All entries must come back exactly as given, with no pictures in the copy.

++++

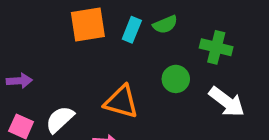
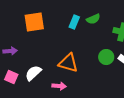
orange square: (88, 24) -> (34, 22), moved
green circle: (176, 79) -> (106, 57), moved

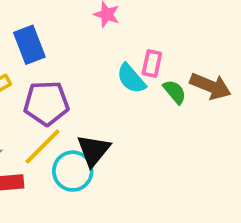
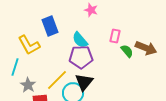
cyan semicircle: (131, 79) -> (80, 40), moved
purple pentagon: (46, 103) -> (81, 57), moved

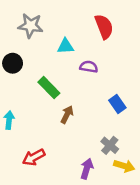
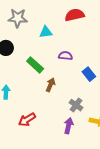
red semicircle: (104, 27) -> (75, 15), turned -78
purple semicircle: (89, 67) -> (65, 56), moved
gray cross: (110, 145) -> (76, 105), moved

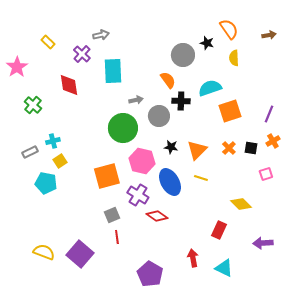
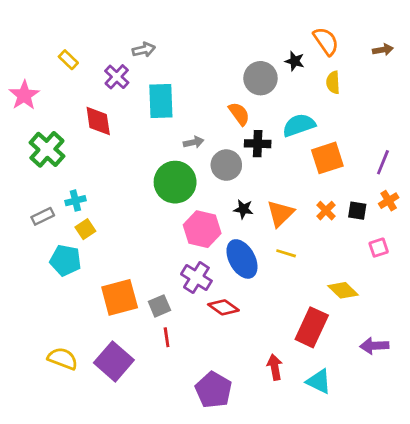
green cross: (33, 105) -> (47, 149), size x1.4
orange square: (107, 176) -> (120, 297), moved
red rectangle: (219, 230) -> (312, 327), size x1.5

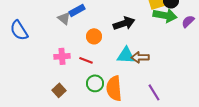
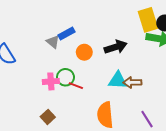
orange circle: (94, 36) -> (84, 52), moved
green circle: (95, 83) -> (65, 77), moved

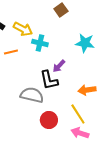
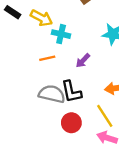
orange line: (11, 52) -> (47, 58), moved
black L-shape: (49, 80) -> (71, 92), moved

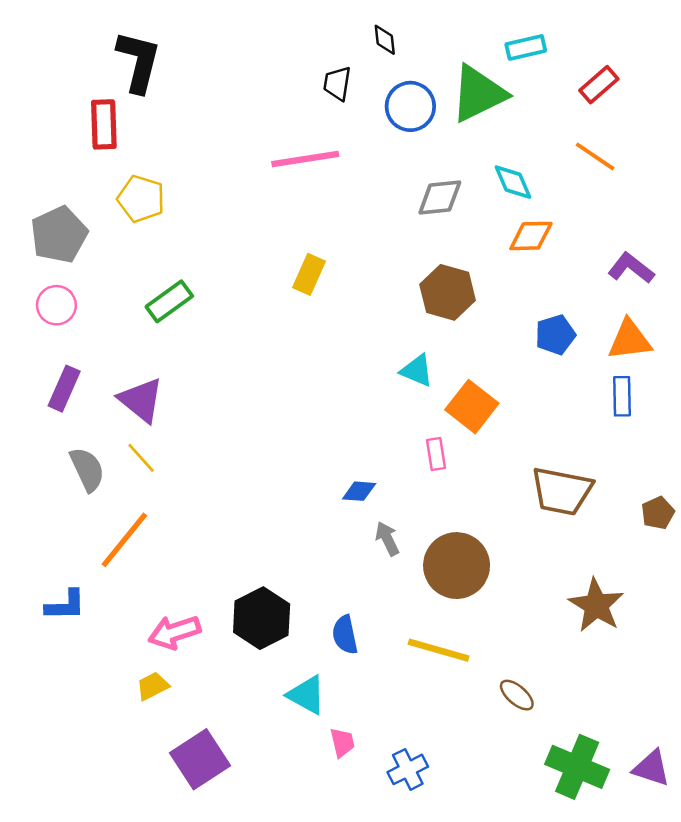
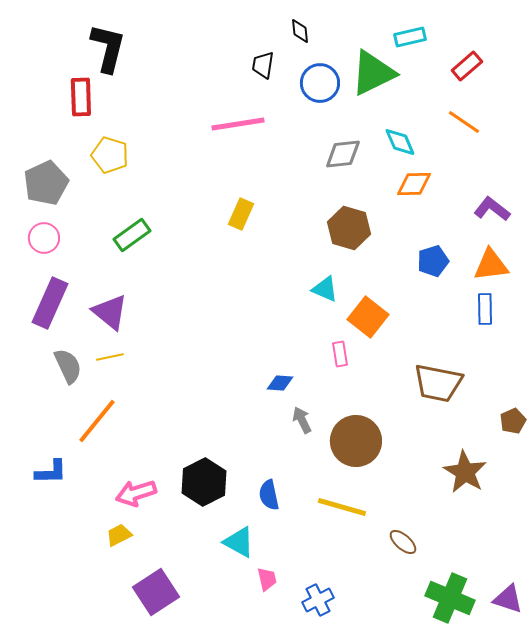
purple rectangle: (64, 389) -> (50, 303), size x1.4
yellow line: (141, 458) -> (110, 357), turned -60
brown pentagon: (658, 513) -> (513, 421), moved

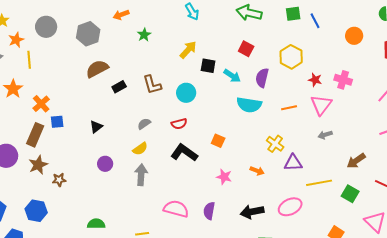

++++

■ THE COMPLETED TASK
orange square: (88, 24) -> (34, 22), moved
green circle: (176, 79) -> (106, 57), moved

cyan semicircle: (131, 79) -> (80, 40), moved
purple pentagon: (46, 103) -> (81, 57), moved

red semicircle: (104, 27) -> (75, 15), turned -78
purple semicircle: (89, 67) -> (65, 56), moved
gray cross: (110, 145) -> (76, 105), moved

green cross: (33, 105) -> (47, 149), size x1.4
orange square: (107, 176) -> (120, 297), moved
red rectangle: (219, 230) -> (312, 327), size x1.5

orange circle: (94, 36) -> (84, 52), moved
green circle: (95, 83) -> (65, 77), moved

orange line: (11, 52) -> (47, 58), moved
black L-shape: (49, 80) -> (71, 92), moved

purple rectangle: (64, 389) -> (50, 303), size x1.4
yellow line: (141, 458) -> (110, 357), turned -60
brown pentagon: (658, 513) -> (513, 421), moved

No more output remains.